:: Exercise objective ::
Whenever a line in the listing contains "grey", copy that line.

:: Recorded data ::
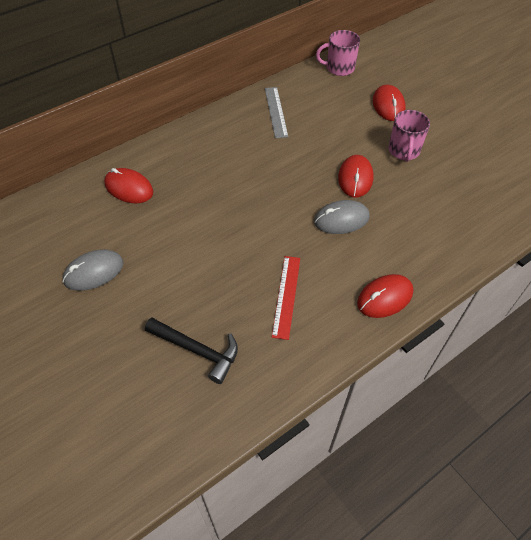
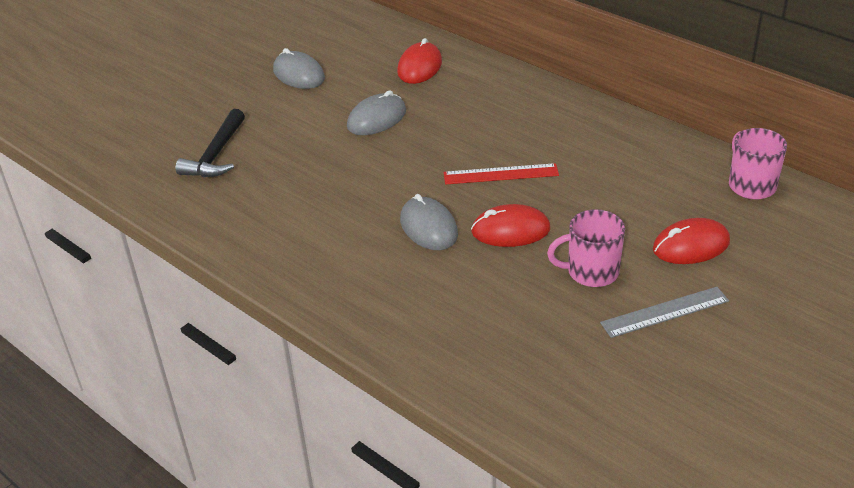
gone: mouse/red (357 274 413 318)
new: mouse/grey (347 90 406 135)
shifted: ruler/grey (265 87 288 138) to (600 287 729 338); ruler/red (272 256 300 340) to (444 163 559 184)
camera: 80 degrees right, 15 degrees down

:: Answer to this problem ::
new: mouse/grey (347 90 406 135)
shifted: ruler/grey (265 87 288 138) to (600 287 729 338); ruler/red (272 256 300 340) to (444 163 559 184)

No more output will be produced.